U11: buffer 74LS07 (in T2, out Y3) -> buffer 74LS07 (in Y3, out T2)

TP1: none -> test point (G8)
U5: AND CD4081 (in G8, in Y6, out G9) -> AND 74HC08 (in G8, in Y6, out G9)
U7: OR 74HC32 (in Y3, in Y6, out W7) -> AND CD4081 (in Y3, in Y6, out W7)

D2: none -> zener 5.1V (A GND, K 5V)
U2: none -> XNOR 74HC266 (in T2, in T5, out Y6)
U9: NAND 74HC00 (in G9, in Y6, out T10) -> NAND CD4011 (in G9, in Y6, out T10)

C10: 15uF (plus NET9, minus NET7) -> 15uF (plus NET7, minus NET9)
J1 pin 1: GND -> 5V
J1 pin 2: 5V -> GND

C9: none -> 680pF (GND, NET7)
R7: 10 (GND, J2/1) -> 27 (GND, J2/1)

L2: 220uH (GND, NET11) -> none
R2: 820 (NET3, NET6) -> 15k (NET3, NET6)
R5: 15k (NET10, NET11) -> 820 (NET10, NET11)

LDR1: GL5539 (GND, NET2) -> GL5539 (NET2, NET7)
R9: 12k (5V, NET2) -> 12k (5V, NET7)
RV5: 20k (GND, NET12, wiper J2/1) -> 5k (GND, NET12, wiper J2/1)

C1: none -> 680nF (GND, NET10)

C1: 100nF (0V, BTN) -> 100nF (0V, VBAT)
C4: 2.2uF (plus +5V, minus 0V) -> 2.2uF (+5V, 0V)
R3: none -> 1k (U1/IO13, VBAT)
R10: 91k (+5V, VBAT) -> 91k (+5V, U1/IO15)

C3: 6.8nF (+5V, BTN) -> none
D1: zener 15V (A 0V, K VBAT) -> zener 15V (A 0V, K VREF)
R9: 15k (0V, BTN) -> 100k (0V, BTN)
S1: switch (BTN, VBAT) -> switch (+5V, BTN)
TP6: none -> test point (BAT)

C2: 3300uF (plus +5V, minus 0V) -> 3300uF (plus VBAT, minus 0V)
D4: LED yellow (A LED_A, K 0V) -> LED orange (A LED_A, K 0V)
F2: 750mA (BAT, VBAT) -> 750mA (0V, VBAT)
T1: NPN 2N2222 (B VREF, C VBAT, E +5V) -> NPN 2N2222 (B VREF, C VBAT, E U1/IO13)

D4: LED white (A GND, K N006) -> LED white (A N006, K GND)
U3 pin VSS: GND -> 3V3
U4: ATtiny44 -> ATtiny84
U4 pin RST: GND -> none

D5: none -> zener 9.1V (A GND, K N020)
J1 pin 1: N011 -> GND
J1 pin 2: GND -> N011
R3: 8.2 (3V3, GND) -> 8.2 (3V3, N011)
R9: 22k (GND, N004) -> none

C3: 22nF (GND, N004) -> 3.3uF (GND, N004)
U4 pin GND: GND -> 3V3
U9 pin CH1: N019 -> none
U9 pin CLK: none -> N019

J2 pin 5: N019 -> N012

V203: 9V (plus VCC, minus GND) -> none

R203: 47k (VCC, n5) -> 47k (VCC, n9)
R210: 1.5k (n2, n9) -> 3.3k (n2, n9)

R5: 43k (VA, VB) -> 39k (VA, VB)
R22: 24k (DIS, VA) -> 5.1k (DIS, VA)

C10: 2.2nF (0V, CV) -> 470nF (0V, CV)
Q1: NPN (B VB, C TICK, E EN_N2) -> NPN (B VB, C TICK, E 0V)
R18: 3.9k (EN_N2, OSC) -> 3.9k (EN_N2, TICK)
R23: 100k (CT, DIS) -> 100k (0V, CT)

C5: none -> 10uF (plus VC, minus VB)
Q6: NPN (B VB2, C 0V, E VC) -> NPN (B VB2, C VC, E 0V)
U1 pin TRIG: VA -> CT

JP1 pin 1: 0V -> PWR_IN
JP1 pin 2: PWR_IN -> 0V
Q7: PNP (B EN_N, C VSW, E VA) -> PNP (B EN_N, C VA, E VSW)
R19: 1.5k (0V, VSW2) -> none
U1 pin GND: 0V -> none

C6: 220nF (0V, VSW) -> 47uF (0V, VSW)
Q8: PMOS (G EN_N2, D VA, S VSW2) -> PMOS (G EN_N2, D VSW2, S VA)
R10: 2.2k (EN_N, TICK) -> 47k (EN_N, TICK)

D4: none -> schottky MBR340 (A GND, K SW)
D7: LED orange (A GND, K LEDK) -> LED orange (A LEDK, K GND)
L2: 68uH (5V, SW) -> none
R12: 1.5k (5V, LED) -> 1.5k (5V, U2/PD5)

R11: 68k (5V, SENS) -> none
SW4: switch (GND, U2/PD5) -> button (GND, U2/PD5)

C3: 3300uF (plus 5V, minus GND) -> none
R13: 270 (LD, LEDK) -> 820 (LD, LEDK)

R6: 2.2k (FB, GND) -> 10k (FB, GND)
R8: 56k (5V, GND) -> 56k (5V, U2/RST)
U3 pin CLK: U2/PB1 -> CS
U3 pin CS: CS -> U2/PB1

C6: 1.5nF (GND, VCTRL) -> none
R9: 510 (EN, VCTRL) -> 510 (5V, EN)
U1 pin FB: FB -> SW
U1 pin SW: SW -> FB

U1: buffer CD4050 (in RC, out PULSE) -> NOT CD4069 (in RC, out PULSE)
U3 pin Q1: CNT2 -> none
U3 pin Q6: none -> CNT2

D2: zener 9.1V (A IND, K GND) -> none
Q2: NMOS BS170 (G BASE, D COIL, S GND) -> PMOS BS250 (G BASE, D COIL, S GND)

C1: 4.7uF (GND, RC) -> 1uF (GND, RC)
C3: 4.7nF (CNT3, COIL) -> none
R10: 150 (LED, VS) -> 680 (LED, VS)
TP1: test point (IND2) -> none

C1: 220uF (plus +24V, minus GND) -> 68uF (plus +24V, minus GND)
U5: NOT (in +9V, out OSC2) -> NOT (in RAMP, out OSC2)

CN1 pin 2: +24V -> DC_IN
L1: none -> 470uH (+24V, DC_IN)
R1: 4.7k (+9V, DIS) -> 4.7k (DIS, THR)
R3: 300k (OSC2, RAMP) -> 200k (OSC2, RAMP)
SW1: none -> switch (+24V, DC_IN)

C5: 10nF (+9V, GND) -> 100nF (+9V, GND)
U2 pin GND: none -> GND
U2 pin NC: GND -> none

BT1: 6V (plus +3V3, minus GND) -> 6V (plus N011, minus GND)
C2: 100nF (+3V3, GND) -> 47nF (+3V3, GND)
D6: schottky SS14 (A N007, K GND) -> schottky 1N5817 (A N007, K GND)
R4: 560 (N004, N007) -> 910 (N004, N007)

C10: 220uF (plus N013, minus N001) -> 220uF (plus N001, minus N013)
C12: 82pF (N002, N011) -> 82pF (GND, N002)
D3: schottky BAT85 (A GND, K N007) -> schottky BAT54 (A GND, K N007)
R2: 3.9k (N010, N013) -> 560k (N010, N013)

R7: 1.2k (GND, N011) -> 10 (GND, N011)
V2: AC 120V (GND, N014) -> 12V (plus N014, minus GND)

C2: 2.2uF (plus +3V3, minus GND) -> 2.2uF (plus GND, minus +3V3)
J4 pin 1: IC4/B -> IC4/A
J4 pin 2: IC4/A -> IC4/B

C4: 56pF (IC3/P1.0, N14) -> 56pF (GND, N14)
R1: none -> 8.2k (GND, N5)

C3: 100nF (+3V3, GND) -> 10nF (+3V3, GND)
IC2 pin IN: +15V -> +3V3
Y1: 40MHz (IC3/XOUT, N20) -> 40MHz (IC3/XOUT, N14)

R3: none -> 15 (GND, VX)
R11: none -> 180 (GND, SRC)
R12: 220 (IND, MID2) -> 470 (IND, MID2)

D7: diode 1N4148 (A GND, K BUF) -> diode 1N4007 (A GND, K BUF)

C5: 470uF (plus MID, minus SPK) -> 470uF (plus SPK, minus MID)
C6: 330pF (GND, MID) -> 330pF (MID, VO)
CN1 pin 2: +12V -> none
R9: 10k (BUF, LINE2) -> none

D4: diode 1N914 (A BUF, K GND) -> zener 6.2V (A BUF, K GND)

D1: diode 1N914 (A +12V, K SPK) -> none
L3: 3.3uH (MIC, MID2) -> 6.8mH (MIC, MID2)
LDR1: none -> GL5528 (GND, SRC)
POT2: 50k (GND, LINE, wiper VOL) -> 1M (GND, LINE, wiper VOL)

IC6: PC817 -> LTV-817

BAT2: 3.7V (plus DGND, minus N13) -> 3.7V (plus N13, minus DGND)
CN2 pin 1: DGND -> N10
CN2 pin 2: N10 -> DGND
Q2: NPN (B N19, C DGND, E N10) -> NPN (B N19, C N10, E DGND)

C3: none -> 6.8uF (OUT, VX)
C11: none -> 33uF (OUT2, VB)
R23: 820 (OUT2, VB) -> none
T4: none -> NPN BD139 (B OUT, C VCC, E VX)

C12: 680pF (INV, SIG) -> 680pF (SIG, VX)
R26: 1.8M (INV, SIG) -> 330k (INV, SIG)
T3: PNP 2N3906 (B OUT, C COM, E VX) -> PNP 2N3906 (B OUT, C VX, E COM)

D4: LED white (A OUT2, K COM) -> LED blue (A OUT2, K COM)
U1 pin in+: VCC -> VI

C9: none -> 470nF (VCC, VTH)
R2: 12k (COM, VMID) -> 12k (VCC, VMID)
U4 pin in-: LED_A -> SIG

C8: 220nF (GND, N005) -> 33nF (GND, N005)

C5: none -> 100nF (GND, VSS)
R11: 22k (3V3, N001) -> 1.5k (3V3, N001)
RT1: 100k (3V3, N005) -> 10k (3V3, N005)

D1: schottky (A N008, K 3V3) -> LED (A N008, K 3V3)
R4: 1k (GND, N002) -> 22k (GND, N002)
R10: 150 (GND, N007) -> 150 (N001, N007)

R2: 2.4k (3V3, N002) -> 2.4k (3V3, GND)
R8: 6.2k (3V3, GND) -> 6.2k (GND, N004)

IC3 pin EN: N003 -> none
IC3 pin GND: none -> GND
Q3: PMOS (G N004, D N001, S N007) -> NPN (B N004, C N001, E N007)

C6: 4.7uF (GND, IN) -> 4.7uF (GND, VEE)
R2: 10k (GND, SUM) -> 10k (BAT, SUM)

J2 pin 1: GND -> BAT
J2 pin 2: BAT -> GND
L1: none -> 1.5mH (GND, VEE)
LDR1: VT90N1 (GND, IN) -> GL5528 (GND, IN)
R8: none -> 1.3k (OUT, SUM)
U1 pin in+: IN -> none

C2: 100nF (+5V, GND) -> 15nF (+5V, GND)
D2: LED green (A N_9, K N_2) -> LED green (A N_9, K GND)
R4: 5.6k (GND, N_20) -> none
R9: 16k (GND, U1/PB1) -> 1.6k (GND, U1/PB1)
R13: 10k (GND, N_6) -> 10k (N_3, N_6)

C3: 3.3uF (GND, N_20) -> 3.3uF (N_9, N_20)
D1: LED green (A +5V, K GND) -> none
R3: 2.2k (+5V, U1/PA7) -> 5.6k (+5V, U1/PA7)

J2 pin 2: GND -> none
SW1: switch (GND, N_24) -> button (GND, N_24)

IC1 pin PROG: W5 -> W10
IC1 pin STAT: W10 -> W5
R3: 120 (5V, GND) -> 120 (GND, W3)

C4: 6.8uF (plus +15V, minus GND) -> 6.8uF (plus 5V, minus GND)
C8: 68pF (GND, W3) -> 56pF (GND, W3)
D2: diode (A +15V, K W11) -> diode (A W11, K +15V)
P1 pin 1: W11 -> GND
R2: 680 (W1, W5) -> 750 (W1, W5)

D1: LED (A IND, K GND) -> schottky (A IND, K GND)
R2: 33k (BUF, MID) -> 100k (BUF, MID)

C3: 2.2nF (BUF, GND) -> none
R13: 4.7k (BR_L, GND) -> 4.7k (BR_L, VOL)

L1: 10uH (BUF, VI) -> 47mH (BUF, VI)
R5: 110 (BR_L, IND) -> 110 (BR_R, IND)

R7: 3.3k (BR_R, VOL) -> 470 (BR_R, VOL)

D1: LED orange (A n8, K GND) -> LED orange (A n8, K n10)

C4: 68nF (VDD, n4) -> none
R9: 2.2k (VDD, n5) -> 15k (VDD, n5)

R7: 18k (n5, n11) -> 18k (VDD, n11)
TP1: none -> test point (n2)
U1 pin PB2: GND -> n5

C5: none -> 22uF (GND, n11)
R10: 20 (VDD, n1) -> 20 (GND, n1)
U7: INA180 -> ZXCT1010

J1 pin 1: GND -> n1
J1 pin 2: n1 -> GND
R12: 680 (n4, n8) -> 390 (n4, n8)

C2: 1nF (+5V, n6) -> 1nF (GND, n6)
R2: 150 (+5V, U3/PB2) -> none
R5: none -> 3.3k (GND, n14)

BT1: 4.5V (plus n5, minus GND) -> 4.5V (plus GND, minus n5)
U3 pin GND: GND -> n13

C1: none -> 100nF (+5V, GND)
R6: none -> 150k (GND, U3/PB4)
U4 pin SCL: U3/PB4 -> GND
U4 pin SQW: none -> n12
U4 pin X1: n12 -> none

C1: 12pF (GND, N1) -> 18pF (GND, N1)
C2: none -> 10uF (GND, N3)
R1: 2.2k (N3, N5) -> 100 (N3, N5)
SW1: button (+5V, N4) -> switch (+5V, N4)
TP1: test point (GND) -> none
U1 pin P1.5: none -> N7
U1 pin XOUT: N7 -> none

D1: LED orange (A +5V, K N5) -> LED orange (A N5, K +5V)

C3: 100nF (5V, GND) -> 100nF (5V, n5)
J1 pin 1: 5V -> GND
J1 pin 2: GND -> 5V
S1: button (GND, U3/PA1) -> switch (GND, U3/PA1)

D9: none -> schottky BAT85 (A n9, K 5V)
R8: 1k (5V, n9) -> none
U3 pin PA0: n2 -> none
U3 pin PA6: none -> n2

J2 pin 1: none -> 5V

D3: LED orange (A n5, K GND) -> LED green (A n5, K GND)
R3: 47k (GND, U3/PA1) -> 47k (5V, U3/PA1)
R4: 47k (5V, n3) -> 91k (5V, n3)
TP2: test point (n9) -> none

____________

* [Work task]
Retype the records above, but only those lines that fall between the line containing "R3: 2.2k (+5V, U1/PA7) -> 5.6k (+5V, U1/PA7)" and the line containing "D1: LED orange (A n8, K", with both of those lines included, exactly as written.

* [Response to this task]
R3: 2.2k (+5V, U1/PA7) -> 5.6k (+5V, U1/PA7)

J2 pin 2: GND -> none
SW1: switch (GND, N_24) -> button (GND, N_24)

IC1 pin PROG: W5 -> W10
IC1 pin STAT: W10 -> W5
R3: 120 (5V, GND) -> 120 (GND, W3)

C4: 6.8uF (plus +15V, minus GND) -> 6.8uF (plus 5V, minus GND)
C8: 68pF (GND, W3) -> 56pF (GND, W3)
D2: diode (A +15V, K W11) -> diode (A W11, K +15V)
P1 pin 1: W11 -> GND
R2: 680 (W1, W5) -> 750 (W1, W5)

D1: LED (A IND, K GND) -> schottky (A IND, K GND)
R2: 33k (BUF, MID) -> 100k (BUF, MID)

C3: 2.2nF (BUF, GND) -> none
R13: 4.7k (BR_L, GND) -> 4.7k (BR_L, VOL)

L1: 10uH (BUF, VI) -> 47mH (BUF, VI)
R5: 110 (BR_L, IND) -> 110 (BR_R, IND)

R7: 3.3k (BR_R, VOL) -> 470 (BR_R, VOL)

D1: LED orange (A n8, K GND) -> LED orange (A n8, K n10)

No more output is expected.